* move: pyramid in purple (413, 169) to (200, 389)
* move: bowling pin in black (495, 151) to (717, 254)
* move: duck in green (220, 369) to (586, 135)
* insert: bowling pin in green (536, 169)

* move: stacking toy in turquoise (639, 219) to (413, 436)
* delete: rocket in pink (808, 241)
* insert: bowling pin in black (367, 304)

* * *

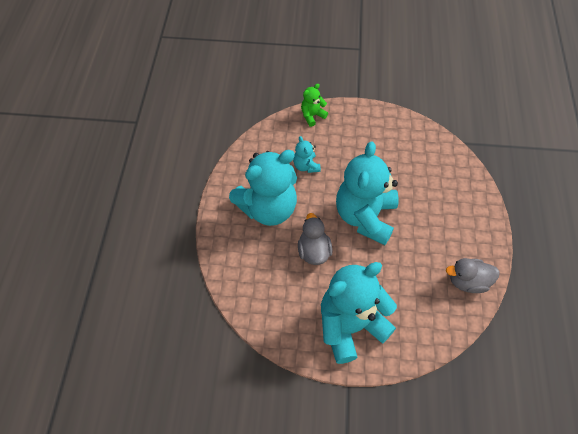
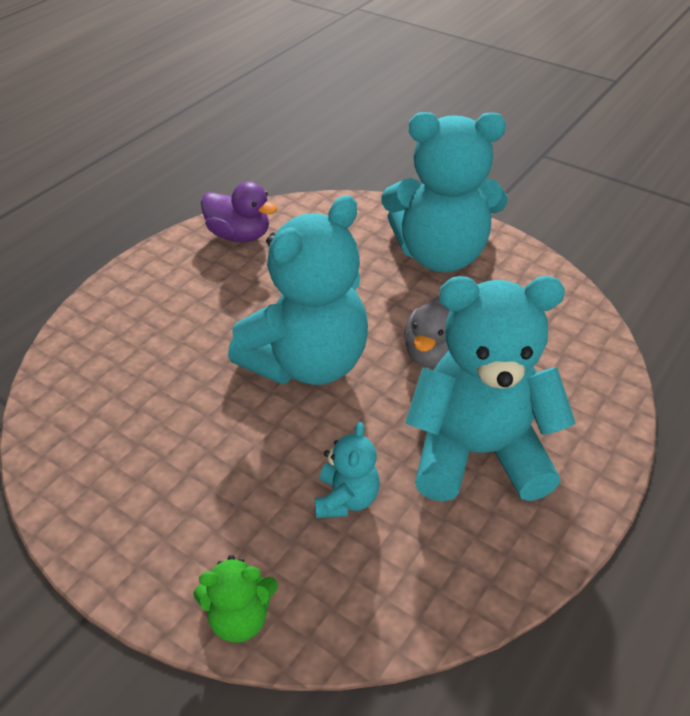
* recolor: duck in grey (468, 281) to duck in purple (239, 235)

• THE PROBLEM:
Copy, exactly and only, the lines above that begin with the one containing "to (200, 389)" and finish with the one containing "to (586, 135)".

• ANSWER TO THIS TASK:
* move: pyramid in purple (413, 169) to (200, 389)
* move: bowling pin in black (495, 151) to (717, 254)
* move: duck in green (220, 369) to (586, 135)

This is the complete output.